- _WHAT YOU SHOULD DO_
Whenever a line below holds the word "solid", copy that line.

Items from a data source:

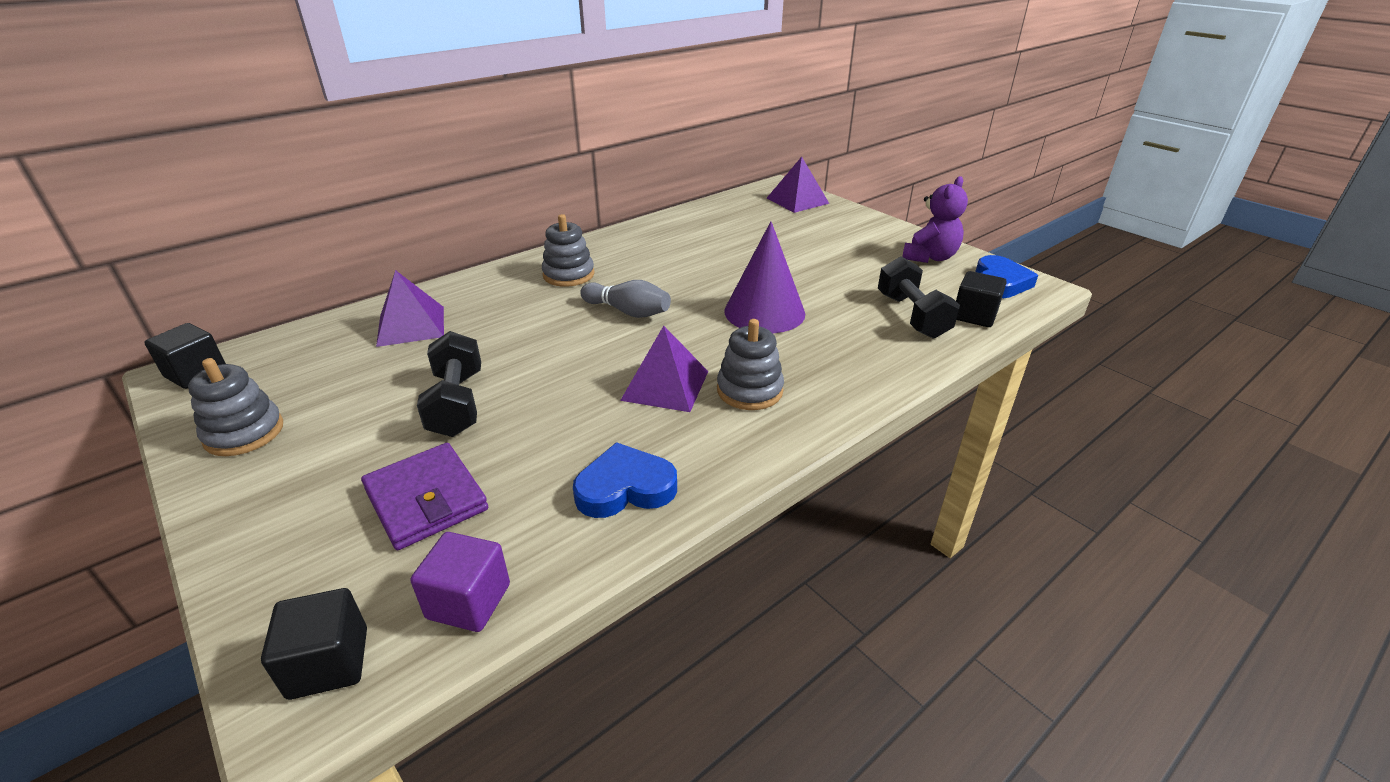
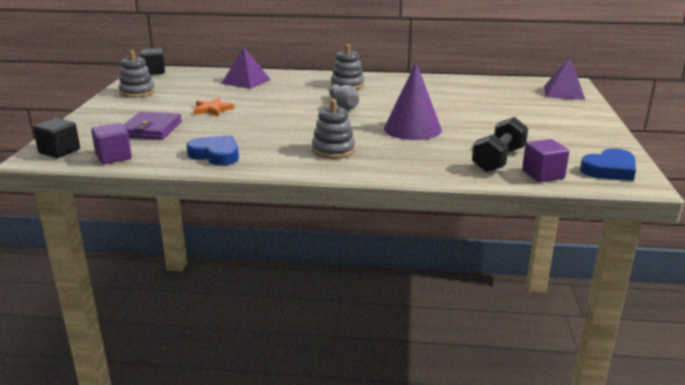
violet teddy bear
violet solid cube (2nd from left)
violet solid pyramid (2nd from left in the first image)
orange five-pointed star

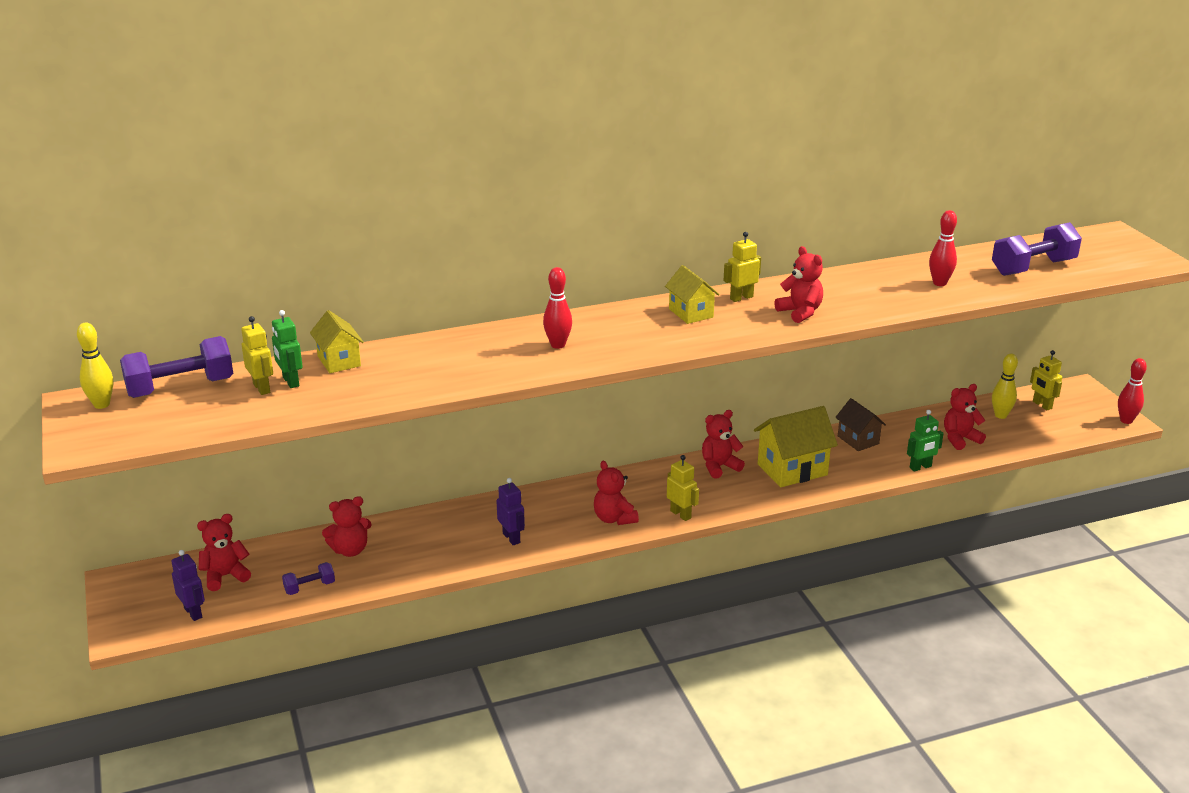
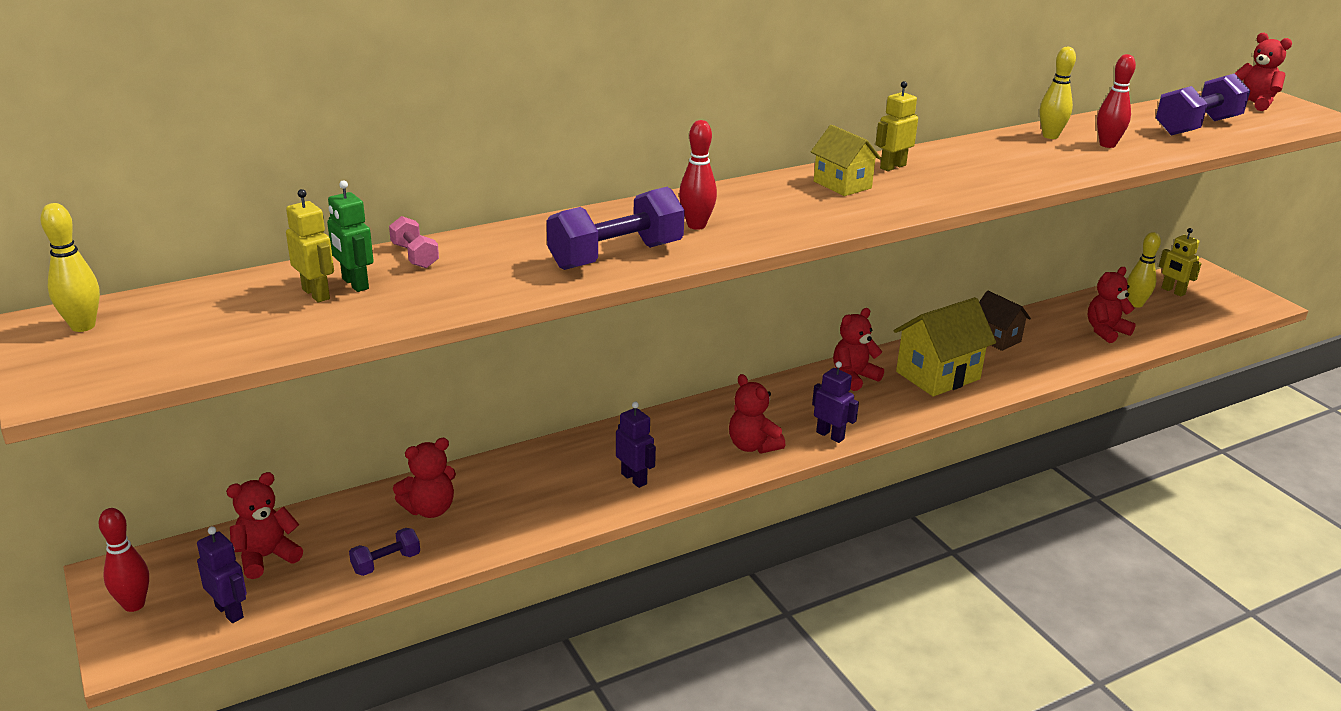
scarlet teddy bear (6th from left)
pink hand weight
violet hand weight (2nd from left)
scarlet skittle (1st from left)
green robot figure (2nd from left in the first image)
violet robot figure (3rd from left)
yellow skittle (2nd from left)

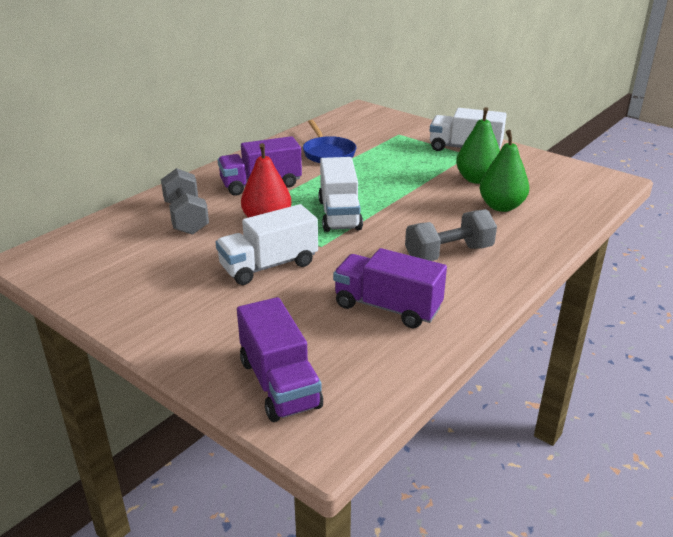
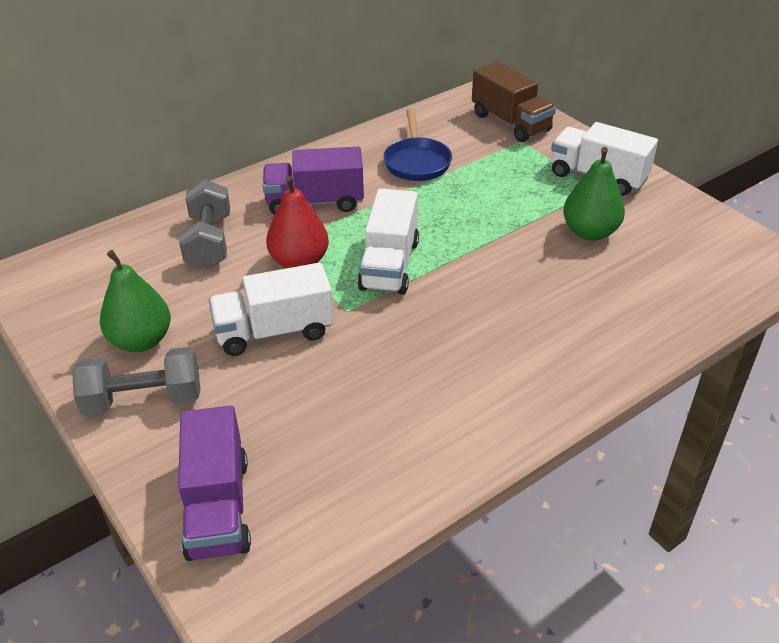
green pear (1st from left)
gray hand weight (1st from left)
violet toy truck (3rd from left in the first image)
brown toy truck

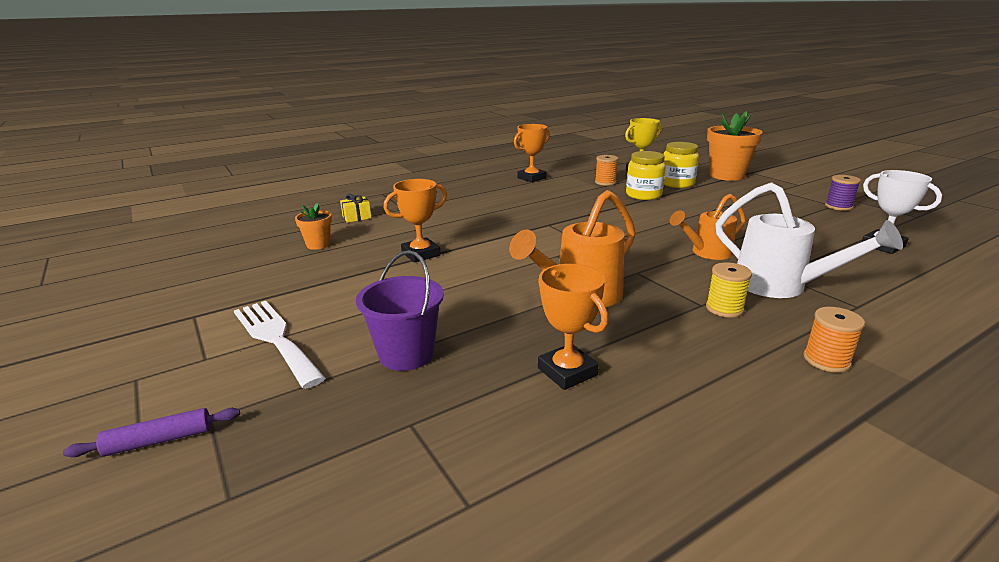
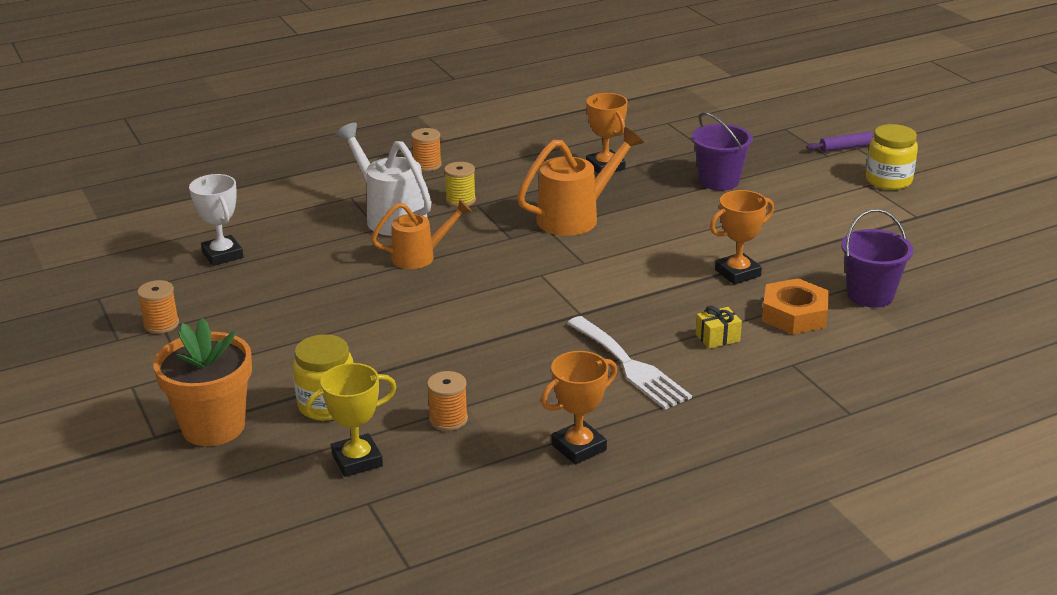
yellow preserve jar (2nd from left)
orange spool (1st from left)
yellow present
violet pail (2nd from left)
white dinner fork
orange hex nut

- _ANSWER SPACE_
violet solid cube (2nd from left)
violet solid pyramid (2nd from left in the first image)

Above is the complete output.